**EXERCISE DETAILS**
Rewrite the entries below as a numbered list with no blank lines, beginning at the line that contains "larks [273, 286]" and stopping after the line that contains "dinner (232, 276)".

**INFORMATION SHOWN**

■ ■ ■ ■ ■ ■ ■

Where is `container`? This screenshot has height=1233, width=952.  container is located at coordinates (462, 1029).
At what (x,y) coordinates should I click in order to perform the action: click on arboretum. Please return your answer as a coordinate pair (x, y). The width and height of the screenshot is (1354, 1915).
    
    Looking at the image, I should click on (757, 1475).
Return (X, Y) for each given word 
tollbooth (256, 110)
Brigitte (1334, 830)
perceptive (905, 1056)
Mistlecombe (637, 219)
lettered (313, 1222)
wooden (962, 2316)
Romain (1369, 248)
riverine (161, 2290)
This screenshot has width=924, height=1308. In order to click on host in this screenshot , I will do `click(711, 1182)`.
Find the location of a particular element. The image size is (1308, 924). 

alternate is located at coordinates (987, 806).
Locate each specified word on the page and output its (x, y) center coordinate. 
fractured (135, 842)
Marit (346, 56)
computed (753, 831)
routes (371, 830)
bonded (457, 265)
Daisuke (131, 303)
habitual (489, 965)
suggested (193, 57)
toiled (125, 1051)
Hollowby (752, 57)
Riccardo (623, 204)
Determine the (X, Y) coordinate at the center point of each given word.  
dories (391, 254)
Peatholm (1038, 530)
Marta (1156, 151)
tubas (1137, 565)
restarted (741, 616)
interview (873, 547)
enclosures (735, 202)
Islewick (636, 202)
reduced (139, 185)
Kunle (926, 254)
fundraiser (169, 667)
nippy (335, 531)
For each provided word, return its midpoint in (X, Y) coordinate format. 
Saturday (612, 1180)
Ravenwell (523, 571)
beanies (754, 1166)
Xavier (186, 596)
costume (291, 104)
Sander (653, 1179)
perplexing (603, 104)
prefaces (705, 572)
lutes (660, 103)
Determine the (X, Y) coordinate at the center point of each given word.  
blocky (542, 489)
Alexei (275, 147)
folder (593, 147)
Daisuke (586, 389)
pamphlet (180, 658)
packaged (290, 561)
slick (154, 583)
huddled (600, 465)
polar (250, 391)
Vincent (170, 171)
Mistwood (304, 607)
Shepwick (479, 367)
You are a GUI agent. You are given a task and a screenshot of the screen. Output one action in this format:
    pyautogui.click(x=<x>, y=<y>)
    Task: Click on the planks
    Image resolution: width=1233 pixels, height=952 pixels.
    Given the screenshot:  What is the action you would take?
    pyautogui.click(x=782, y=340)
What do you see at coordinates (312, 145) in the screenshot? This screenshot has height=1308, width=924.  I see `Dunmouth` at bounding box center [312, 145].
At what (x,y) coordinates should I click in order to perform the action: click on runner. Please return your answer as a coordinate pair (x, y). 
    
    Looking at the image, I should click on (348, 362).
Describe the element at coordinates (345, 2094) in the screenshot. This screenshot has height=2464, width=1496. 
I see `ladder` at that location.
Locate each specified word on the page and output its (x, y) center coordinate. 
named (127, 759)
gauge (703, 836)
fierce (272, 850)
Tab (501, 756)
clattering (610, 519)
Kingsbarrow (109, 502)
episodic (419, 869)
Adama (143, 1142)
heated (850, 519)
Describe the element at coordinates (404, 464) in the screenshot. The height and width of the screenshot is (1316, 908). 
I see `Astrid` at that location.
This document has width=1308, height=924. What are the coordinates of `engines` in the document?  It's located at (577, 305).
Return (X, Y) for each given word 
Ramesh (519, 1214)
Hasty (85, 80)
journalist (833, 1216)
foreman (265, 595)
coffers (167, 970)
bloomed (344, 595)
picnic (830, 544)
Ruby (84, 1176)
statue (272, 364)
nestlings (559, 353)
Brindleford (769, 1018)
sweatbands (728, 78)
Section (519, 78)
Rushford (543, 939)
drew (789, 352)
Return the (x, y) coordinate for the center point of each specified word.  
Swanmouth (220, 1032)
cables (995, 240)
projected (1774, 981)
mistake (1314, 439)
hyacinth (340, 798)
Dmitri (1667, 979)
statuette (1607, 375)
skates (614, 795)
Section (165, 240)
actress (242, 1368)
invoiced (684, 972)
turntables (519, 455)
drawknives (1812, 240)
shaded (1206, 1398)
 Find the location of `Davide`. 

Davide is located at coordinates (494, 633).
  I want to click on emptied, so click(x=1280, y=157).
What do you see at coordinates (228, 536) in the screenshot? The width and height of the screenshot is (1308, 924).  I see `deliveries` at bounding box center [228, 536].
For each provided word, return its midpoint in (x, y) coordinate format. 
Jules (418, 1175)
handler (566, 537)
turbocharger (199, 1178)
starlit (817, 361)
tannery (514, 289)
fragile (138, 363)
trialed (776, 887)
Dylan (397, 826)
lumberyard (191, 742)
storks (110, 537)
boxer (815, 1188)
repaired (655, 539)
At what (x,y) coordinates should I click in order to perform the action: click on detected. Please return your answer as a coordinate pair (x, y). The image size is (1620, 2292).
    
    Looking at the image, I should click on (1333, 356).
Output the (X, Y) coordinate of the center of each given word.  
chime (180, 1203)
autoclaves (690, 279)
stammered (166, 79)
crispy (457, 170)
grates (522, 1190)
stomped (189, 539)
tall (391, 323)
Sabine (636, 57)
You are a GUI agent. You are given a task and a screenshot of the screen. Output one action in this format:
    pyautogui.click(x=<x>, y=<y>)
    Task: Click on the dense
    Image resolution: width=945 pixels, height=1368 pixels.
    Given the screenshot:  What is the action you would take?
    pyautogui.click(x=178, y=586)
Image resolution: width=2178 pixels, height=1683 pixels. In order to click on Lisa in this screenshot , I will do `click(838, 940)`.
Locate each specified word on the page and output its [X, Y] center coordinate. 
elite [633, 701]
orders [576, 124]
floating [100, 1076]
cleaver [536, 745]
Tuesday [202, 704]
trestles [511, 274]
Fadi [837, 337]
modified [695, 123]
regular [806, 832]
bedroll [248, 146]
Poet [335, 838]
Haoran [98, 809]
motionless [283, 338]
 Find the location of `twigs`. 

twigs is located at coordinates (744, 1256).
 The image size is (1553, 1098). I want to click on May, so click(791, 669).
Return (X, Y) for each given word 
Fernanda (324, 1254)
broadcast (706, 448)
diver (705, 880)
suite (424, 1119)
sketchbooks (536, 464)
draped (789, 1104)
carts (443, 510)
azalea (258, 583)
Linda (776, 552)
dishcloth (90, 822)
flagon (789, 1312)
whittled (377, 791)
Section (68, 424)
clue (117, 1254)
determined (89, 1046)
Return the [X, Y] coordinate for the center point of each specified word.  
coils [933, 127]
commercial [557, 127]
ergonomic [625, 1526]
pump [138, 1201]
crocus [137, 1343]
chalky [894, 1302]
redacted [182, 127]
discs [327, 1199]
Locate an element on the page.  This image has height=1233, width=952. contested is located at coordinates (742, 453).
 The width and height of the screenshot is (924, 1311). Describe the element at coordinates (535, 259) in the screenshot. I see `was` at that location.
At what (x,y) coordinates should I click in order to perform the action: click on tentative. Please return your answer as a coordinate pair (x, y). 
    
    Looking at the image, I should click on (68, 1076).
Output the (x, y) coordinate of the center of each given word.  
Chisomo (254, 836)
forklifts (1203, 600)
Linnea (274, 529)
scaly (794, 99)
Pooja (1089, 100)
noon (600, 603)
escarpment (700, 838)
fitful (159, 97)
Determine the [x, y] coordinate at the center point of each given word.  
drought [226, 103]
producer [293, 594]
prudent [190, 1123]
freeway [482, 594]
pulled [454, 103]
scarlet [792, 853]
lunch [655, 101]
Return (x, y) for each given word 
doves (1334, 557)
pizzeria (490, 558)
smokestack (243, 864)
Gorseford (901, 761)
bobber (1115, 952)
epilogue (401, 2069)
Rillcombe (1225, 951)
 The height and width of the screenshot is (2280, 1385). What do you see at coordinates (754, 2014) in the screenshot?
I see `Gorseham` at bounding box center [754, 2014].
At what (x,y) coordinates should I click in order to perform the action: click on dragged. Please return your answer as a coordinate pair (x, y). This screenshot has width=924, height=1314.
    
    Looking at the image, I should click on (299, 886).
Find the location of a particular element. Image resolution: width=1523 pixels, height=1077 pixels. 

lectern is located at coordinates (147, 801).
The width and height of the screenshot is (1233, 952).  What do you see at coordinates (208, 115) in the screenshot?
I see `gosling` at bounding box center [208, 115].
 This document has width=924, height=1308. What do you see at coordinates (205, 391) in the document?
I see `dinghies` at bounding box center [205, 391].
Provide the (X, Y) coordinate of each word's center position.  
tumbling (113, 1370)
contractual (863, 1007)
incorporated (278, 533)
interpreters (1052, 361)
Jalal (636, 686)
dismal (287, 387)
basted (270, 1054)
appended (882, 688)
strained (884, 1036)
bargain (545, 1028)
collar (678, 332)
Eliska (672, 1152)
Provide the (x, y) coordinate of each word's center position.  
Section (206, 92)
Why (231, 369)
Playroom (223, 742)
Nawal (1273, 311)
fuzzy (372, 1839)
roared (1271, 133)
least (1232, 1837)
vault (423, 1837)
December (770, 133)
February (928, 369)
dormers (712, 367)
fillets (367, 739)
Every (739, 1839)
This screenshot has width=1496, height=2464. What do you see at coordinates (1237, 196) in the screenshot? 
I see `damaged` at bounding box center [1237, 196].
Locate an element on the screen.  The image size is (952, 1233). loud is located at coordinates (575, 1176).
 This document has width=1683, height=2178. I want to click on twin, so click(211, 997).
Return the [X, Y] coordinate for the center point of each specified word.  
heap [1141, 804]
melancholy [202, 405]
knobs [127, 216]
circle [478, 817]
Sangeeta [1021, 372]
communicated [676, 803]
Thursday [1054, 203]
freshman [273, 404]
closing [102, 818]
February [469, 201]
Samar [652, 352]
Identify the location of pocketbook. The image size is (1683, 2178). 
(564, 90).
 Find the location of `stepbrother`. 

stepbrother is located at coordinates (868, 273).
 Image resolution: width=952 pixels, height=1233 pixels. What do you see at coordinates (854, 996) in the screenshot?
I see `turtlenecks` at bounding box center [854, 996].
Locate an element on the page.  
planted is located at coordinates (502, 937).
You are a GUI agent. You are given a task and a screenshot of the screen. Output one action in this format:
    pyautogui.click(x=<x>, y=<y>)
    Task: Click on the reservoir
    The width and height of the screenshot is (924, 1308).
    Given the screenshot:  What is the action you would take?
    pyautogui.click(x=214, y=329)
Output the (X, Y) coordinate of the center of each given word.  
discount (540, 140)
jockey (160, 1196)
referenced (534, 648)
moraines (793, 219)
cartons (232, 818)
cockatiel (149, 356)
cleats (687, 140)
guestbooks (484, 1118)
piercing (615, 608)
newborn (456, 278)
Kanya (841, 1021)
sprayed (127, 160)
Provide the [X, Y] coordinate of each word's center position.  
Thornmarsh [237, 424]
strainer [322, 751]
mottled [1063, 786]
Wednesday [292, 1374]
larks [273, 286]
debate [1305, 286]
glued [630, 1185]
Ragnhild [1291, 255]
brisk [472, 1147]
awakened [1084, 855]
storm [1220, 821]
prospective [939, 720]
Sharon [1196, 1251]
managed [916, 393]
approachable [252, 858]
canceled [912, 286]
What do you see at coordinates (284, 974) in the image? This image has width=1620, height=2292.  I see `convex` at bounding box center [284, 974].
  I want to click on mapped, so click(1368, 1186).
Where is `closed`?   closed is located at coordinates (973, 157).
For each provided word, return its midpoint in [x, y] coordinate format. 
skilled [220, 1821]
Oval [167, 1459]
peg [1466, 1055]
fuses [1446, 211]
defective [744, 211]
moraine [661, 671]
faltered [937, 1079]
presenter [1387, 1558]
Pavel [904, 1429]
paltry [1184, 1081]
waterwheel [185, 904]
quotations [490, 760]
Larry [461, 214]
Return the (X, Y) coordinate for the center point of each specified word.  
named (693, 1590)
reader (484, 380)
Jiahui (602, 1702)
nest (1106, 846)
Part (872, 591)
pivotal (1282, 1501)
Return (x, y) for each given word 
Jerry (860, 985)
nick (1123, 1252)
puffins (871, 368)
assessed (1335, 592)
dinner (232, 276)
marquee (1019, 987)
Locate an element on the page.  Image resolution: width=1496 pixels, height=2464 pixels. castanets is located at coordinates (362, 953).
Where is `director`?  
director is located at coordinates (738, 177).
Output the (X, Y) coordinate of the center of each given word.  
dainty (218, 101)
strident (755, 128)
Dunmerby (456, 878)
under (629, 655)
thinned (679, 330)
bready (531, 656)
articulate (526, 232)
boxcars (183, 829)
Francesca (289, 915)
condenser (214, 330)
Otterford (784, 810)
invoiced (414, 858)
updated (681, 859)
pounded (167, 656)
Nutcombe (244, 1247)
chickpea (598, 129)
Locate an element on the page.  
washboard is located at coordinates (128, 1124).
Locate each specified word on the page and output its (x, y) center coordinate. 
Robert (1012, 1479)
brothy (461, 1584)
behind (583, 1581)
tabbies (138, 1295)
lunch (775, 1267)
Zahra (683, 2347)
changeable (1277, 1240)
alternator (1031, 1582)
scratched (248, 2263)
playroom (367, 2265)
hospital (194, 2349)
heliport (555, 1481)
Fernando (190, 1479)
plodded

■ ■ ■ ■ ■ ■ ■

**SOLUTION FOR THIS TASK**
1. larks [273, 286]
2. debate [1305, 286]
3. glued [630, 1185]
4. Ragnhild [1291, 255]
5. brisk [472, 1147]
6. awakened [1084, 855]
7. storm [1220, 821]
8. prospective [939, 720]
9. Sharon [1196, 1251]
10. managed [916, 393]
11. approachable [252, 858]
12. canceled [912, 286]
13. What do you see at coordinates (284, 974) in the image? This image has width=1620, height=2292.  I see `convex` at bounding box center [284, 974].
14.   I want to click on mapped, so click(1368, 1186).
15. Where is `closed`?   closed is located at coordinates (973, 157).
16. For each provided word, return its midpoint in [x, y] coordinate format. 
17. skilled [220, 1821]
18. Oval [167, 1459]
19. peg [1466, 1055]
20. fuses [1446, 211]
21. defective [744, 211]
22. moraine [661, 671]
23. faltered [937, 1079]
24. presenter [1387, 1558]
25. Pavel [904, 1429]
26. paltry [1184, 1081]
27. waterwheel [185, 904]
28. quotations [490, 760]
29. Larry [461, 214]
30. Return the (X, Y) coordinate for the center point of each specified word.  
31. named (693, 1590)
32. reader (484, 380)
33. Jiahui (602, 1702)
34. nest (1106, 846)
35. Part (872, 591)
36. pivotal (1282, 1501)
37. Return (x, y) for each given word 
38. Jerry (860, 985)
39. nick (1123, 1252)
40. puffins (871, 368)
41. assessed (1335, 592)
42. dinner (232, 276)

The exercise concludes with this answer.